- _Instructions for the task_:
Repeat the lines below exactly as written, please, from the line with "U7: OR (in T3, in" to the line with "IC1 pin in-: none -> W5", both lines included, and no others.

- _Provided records_:

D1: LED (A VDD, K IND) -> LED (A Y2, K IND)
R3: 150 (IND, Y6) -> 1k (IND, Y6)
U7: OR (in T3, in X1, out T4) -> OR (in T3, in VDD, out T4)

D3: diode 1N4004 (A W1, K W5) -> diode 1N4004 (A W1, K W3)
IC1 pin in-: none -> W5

---

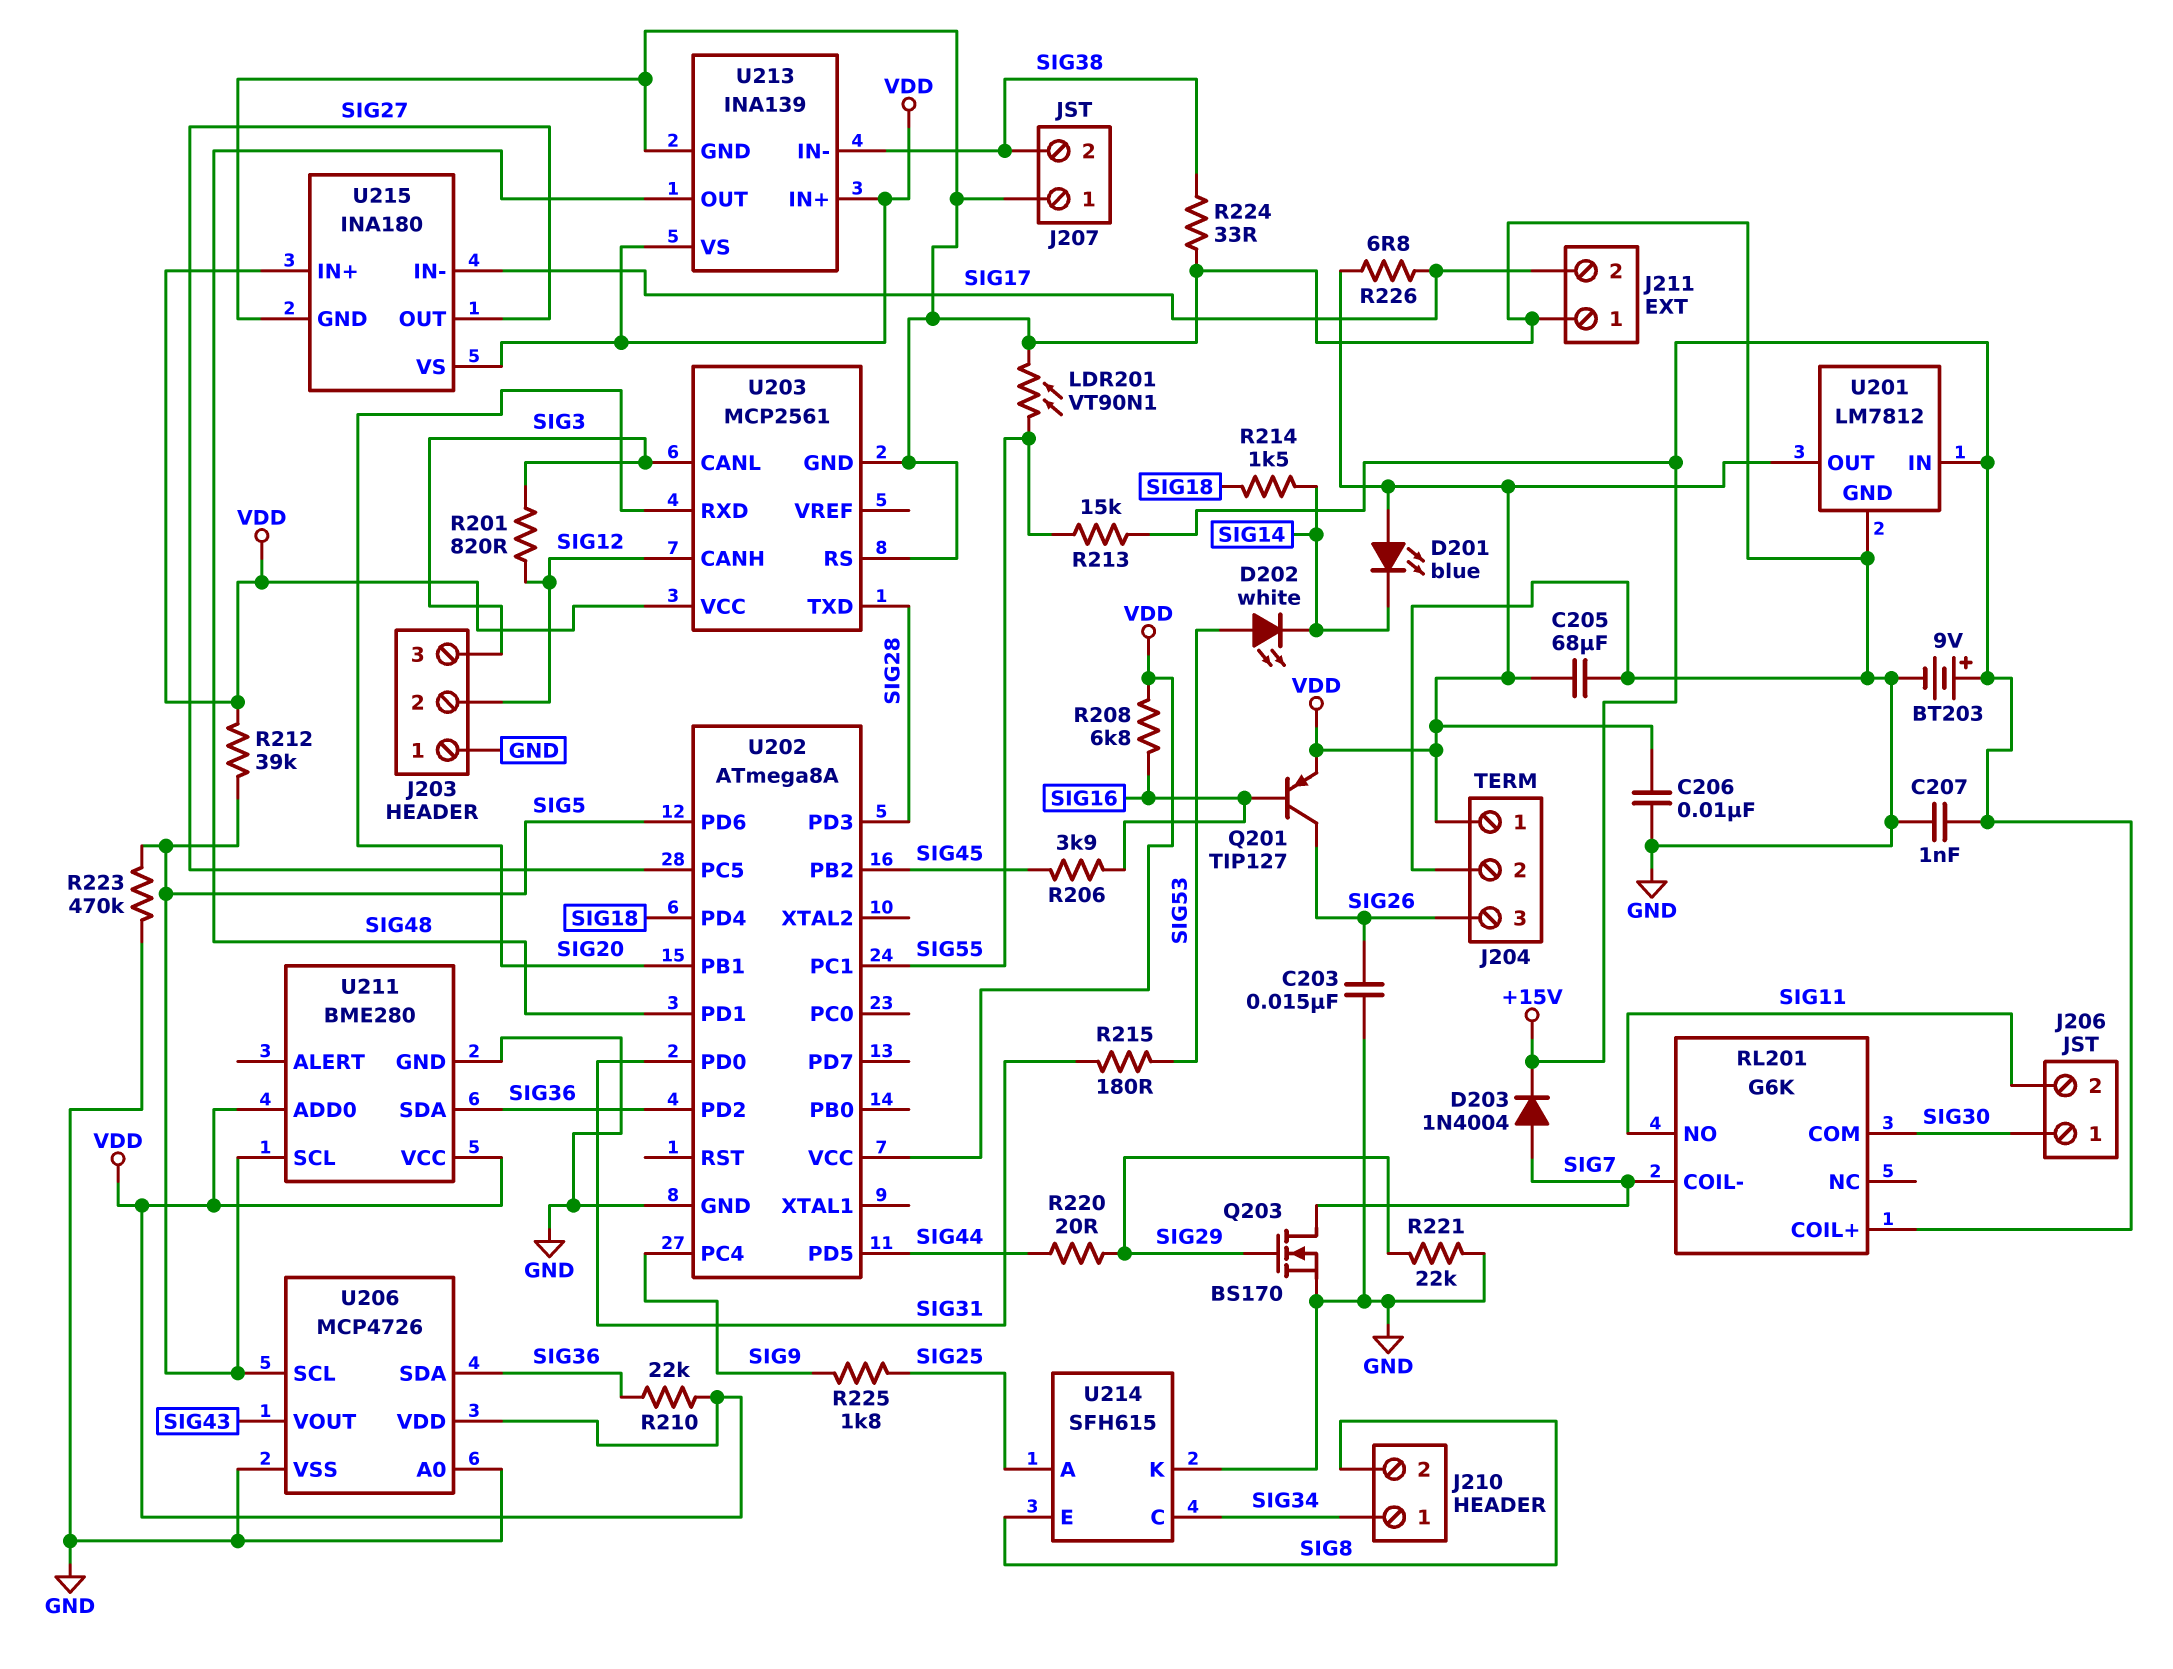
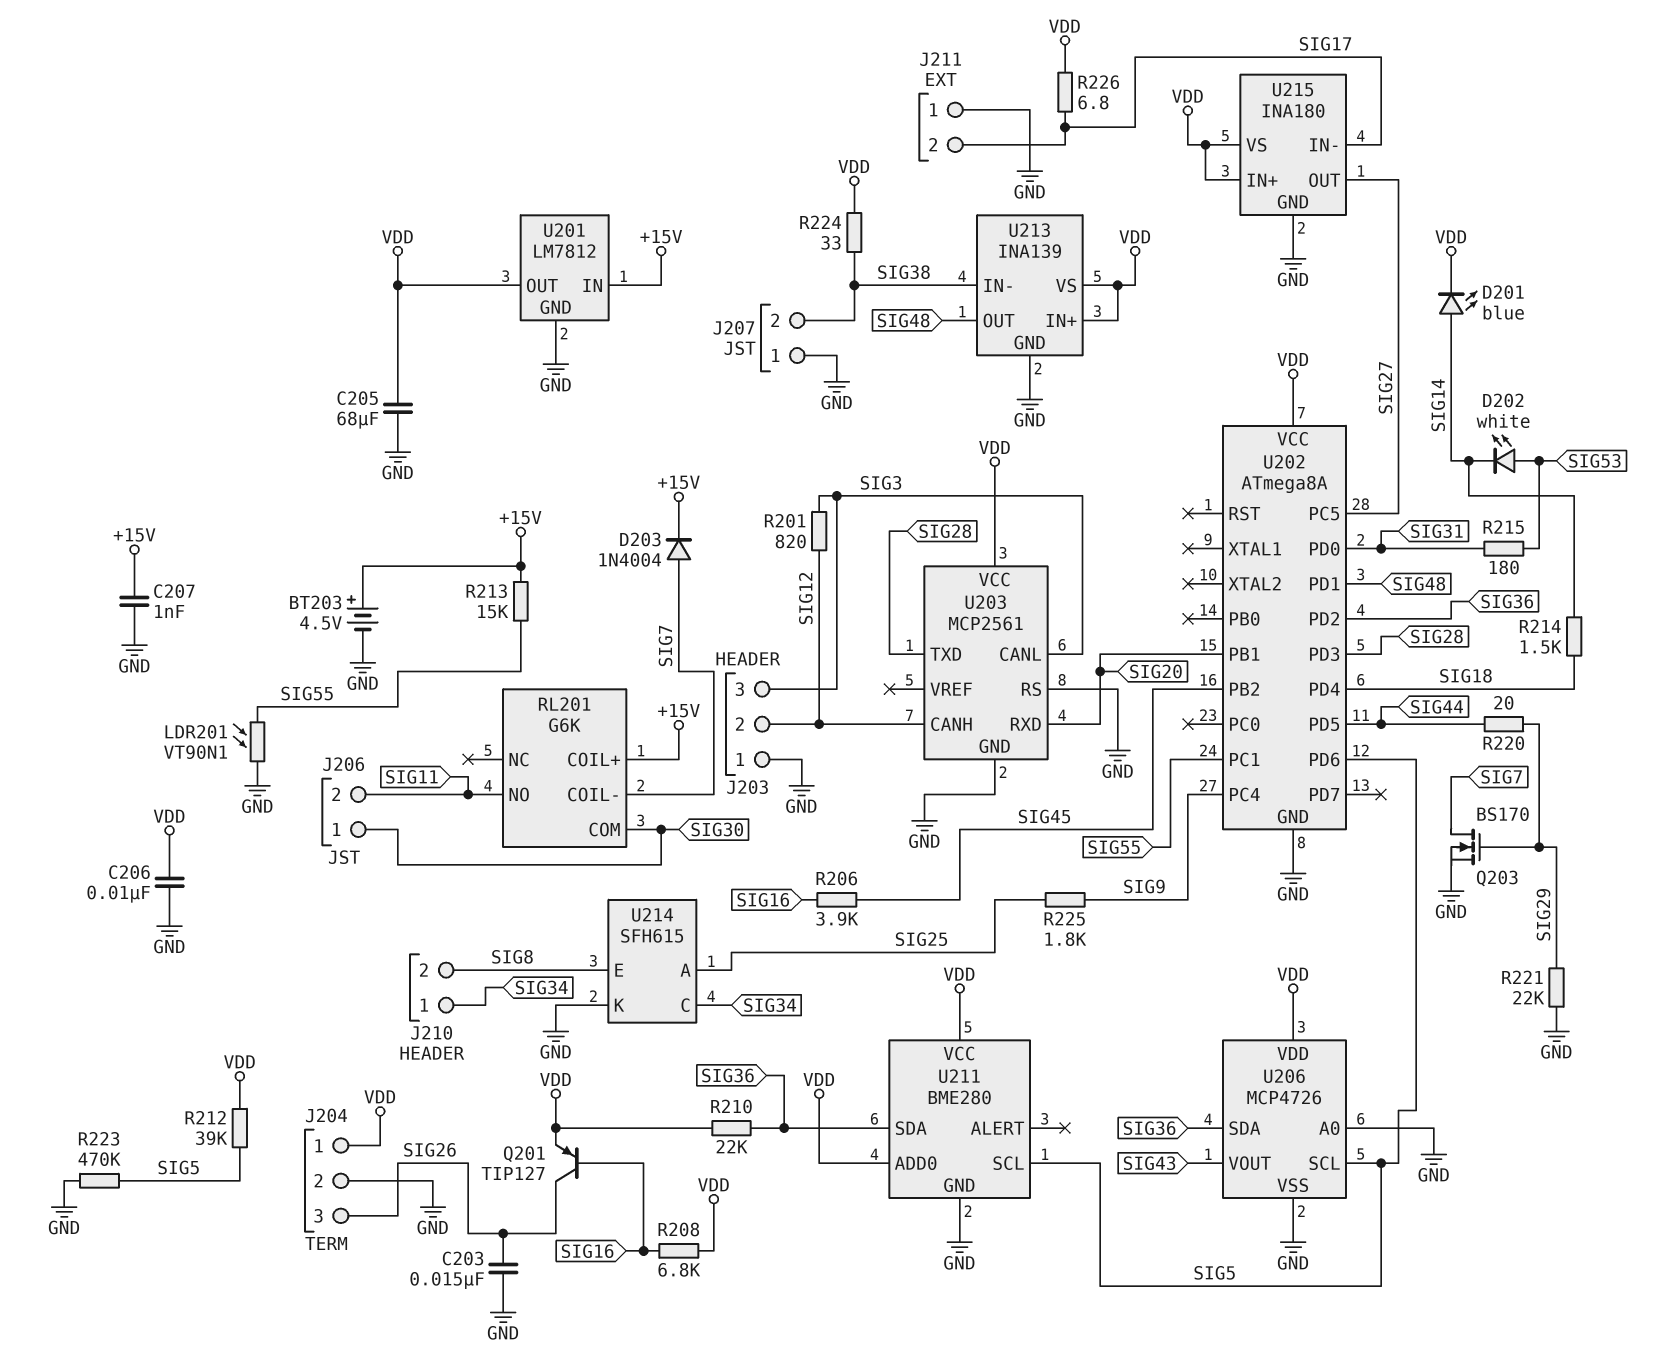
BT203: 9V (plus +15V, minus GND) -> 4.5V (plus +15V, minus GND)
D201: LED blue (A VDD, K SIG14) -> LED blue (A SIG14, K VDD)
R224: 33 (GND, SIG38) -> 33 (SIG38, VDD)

- _Your response_:
U7: OR (in T3, in X1, out T4) -> OR (in T3, in VDD, out T4)

D3: diode 1N4004 (A W1, K W5) -> diode 1N4004 (A W1, K W3)
IC1 pin in-: none -> W5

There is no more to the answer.